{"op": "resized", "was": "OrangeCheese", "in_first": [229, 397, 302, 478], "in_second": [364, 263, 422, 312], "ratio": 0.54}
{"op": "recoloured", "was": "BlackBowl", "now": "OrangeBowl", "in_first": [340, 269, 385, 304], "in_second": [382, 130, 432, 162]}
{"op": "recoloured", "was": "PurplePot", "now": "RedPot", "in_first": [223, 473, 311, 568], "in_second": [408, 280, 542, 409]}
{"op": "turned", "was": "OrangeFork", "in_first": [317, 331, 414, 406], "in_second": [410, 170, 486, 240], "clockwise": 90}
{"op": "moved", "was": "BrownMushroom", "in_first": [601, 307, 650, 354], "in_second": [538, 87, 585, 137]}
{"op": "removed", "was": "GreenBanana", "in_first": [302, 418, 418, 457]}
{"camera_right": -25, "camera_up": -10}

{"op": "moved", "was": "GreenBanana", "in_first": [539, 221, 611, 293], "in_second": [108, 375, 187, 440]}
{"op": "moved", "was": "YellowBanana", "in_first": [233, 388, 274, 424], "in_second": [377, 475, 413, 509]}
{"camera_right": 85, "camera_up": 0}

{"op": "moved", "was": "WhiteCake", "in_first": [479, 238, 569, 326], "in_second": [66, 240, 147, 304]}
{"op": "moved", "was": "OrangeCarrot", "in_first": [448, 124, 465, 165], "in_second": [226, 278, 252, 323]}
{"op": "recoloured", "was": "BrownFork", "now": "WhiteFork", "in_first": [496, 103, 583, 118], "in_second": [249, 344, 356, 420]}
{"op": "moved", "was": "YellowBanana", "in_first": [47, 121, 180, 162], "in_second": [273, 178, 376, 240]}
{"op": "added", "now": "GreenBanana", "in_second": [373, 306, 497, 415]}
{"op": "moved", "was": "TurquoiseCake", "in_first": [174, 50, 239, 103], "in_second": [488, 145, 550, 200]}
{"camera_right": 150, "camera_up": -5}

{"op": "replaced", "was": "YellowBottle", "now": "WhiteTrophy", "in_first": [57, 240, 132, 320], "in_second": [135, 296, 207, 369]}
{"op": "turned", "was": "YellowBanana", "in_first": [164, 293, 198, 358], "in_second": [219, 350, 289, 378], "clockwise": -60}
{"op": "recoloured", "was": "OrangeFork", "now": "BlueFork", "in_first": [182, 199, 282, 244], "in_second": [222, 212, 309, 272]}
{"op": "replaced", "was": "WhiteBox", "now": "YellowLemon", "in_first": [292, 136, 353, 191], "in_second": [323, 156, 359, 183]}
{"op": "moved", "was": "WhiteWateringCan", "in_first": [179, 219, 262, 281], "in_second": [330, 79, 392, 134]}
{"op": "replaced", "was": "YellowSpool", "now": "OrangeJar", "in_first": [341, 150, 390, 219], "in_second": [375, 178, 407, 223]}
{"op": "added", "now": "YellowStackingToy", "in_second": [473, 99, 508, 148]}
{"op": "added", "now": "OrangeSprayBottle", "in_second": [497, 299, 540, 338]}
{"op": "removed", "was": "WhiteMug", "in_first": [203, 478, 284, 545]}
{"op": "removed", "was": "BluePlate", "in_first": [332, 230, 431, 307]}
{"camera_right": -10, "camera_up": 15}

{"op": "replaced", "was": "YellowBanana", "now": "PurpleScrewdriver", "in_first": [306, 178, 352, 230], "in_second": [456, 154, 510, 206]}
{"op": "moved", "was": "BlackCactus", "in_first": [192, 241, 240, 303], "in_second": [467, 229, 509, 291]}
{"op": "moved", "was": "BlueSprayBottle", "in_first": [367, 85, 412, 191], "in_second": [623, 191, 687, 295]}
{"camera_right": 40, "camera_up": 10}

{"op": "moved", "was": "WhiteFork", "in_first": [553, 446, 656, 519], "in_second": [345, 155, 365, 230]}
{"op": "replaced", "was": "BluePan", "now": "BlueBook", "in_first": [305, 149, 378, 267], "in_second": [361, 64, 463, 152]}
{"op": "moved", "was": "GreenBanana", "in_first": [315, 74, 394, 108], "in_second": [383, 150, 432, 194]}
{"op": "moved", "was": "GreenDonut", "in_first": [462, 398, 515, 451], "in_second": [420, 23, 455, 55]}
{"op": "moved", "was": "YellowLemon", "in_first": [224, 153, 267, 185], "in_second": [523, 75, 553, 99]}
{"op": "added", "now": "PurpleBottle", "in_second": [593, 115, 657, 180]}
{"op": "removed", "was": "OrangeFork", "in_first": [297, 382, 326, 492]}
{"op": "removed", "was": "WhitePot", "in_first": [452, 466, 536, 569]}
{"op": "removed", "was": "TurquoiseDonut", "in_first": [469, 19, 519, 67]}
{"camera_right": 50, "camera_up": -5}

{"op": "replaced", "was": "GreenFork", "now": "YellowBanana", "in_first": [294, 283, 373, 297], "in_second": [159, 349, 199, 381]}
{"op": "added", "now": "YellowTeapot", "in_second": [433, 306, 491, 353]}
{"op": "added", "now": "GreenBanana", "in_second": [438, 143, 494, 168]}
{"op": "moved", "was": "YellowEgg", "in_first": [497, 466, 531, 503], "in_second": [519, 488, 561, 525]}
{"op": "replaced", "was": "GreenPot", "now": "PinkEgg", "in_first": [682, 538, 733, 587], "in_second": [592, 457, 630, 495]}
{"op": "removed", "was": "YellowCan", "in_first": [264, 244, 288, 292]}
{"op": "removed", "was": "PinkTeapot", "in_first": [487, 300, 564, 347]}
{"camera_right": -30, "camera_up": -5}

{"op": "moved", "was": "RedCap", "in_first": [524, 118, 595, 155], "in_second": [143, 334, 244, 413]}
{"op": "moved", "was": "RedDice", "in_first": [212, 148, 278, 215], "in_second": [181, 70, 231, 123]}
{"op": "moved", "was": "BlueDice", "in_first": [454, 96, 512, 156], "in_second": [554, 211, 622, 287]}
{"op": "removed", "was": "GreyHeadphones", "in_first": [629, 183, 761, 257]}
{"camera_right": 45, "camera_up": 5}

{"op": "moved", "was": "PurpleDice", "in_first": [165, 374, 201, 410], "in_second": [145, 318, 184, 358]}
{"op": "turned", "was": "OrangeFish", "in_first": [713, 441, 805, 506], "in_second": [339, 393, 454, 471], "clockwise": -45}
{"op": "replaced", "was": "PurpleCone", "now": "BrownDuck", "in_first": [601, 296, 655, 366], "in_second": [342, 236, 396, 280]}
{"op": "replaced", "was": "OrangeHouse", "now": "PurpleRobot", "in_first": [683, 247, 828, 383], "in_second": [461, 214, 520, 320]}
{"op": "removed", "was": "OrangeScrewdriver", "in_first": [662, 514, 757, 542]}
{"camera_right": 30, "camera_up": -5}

• _INSTRUCTIONS TO FOLLOW_:
Reproduce the listing above in its entirety, unchanged.

• _EXERCISE OUTPUT_:
{"op": "resized", "was": "OrangeCheese", "in_first": [229, 397, 302, 478], "in_second": [364, 263, 422, 312], "ratio": 0.54}
{"op": "recoloured", "was": "BlackBowl", "now": "OrangeBowl", "in_first": [340, 269, 385, 304], "in_second": [382, 130, 432, 162]}
{"op": "recoloured", "was": "PurplePot", "now": "RedPot", "in_first": [223, 473, 311, 568], "in_second": [408, 280, 542, 409]}
{"op": "turned", "was": "OrangeFork", "in_first": [317, 331, 414, 406], "in_second": [410, 170, 486, 240], "clockwise": 90}
{"op": "moved", "was": "BrownMushroom", "in_first": [601, 307, 650, 354], "in_second": [538, 87, 585, 137]}
{"op": "removed", "was": "GreenBanana", "in_first": [302, 418, 418, 457]}
{"camera_right": -25, "camera_up": -10}

{"op": "moved", "was": "GreenBanana", "in_first": [539, 221, 611, 293], "in_second": [108, 375, 187, 440]}
{"op": "moved", "was": "YellowBanana", "in_first": [233, 388, 274, 424], "in_second": [377, 475, 413, 509]}
{"camera_right": 85, "camera_up": 0}

{"op": "moved", "was": "WhiteCake", "in_first": [479, 238, 569, 326], "in_second": [66, 240, 147, 304]}
{"op": "moved", "was": "OrangeCarrot", "in_first": [448, 124, 465, 165], "in_second": [226, 278, 252, 323]}
{"op": "recoloured", "was": "BrownFork", "now": "WhiteFork", "in_first": [496, 103, 583, 118], "in_second": [249, 344, 356, 420]}
{"op": "moved", "was": "YellowBanana", "in_first": [47, 121, 180, 162], "in_second": [273, 178, 376, 240]}
{"op": "added", "now": "GreenBanana", "in_second": [373, 306, 497, 415]}
{"op": "moved", "was": "TurquoiseCake", "in_first": [174, 50, 239, 103], "in_second": [488, 145, 550, 200]}
{"camera_right": 150, "camera_up": -5}

{"op": "replaced", "was": "YellowBottle", "now": "WhiteTrophy", "in_first": [57, 240, 132, 320], "in_second": [135, 296, 207, 369]}
{"op": "turned", "was": "YellowBanana", "in_first": [164, 293, 198, 358], "in_second": [219, 350, 289, 378], "clockwise": -60}
{"op": "recoloured", "was": "OrangeFork", "now": "BlueFork", "in_first": [182, 199, 282, 244], "in_second": [222, 212, 309, 272]}
{"op": "replaced", "was": "WhiteBox", "now": "YellowLemon", "in_first": [292, 136, 353, 191], "in_second": [323, 156, 359, 183]}
{"op": "moved", "was": "WhiteWateringCan", "in_first": [179, 219, 262, 281], "in_second": [330, 79, 392, 134]}
{"op": "replaced", "was": "YellowSpool", "now": "OrangeJar", "in_first": [341, 150, 390, 219], "in_second": [375, 178, 407, 223]}
{"op": "added", "now": "YellowStackingToy", "in_second": [473, 99, 508, 148]}
{"op": "added", "now": "OrangeSprayBottle", "in_second": [497, 299, 540, 338]}
{"op": "removed", "was": "WhiteMug", "in_first": [203, 478, 284, 545]}
{"op": "removed", "was": "BluePlate", "in_first": [332, 230, 431, 307]}
{"camera_right": -10, "camera_up": 15}

{"op": "replaced", "was": "YellowBanana", "now": "PurpleScrewdriver", "in_first": [306, 178, 352, 230], "in_second": [456, 154, 510, 206]}
{"op": "moved", "was": "BlackCactus", "in_first": [192, 241, 240, 303], "in_second": [467, 229, 509, 291]}
{"op": "moved", "was": "BlueSprayBottle", "in_first": [367, 85, 412, 191], "in_second": [623, 191, 687, 295]}
{"camera_right": 40, "camera_up": 10}

{"op": "moved", "was": "WhiteFork", "in_first": [553, 446, 656, 519], "in_second": [345, 155, 365, 230]}
{"op": "replaced", "was": "BluePan", "now": "BlueBook", "in_first": [305, 149, 378, 267], "in_second": [361, 64, 463, 152]}
{"op": "moved", "was": "GreenBanana", "in_first": [315, 74, 394, 108], "in_second": [383, 150, 432, 194]}
{"op": "moved", "was": "GreenDonut", "in_first": [462, 398, 515, 451], "in_second": [420, 23, 455, 55]}
{"op": "moved", "was": "YellowLemon", "in_first": [224, 153, 267, 185], "in_second": [523, 75, 553, 99]}
{"op": "added", "now": "PurpleBottle", "in_second": [593, 115, 657, 180]}
{"op": "removed", "was": "OrangeFork", "in_first": [297, 382, 326, 492]}
{"op": "removed", "was": "WhitePot", "in_first": [452, 466, 536, 569]}
{"op": "removed", "was": "TurquoiseDonut", "in_first": [469, 19, 519, 67]}
{"camera_right": 50, "camera_up": -5}

{"op": "replaced", "was": "GreenFork", "now": "YellowBanana", "in_first": [294, 283, 373, 297], "in_second": [159, 349, 199, 381]}
{"op": "added", "now": "YellowTeapot", "in_second": [433, 306, 491, 353]}
{"op": "added", "now": "GreenBanana", "in_second": [438, 143, 494, 168]}
{"op": "moved", "was": "YellowEgg", "in_first": [497, 466, 531, 503], "in_second": [519, 488, 561, 525]}
{"op": "replaced", "was": "GreenPot", "now": "PinkEgg", "in_first": [682, 538, 733, 587], "in_second": [592, 457, 630, 495]}
{"op": "removed", "was": "YellowCan", "in_first": [264, 244, 288, 292]}
{"op": "removed", "was": "PinkTeapot", "in_first": [487, 300, 564, 347]}
{"camera_right": -30, "camera_up": -5}

{"op": "moved", "was": "RedCap", "in_first": [524, 118, 595, 155], "in_second": [143, 334, 244, 413]}
{"op": "moved", "was": "RedDice", "in_first": [212, 148, 278, 215], "in_second": [181, 70, 231, 123]}
{"op": "moved", "was": "BlueDice", "in_first": [454, 96, 512, 156], "in_second": [554, 211, 622, 287]}
{"op": "removed", "was": "GreyHeadphones", "in_first": [629, 183, 761, 257]}
{"camera_right": 45, "camera_up": 5}

{"op": "moved", "was": "PurpleDice", "in_first": [165, 374, 201, 410], "in_second": [145, 318, 184, 358]}
{"op": "turned", "was": "OrangeFish", "in_first": [713, 441, 805, 506], "in_second": [339, 393, 454, 471], "clockwise": -45}
{"op": "replaced", "was": "PurpleCone", "now": "BrownDuck", "in_first": [601, 296, 655, 366], "in_second": [342, 236, 396, 280]}
{"op": "replaced", "was": "OrangeHouse", "now": "PurpleRobot", "in_first": [683, 247, 828, 383], "in_second": [461, 214, 520, 320]}
{"op": "removed", "was": "OrangeScrewdriver", "in_first": [662, 514, 757, 542]}
{"camera_right": 30, "camera_up": -5}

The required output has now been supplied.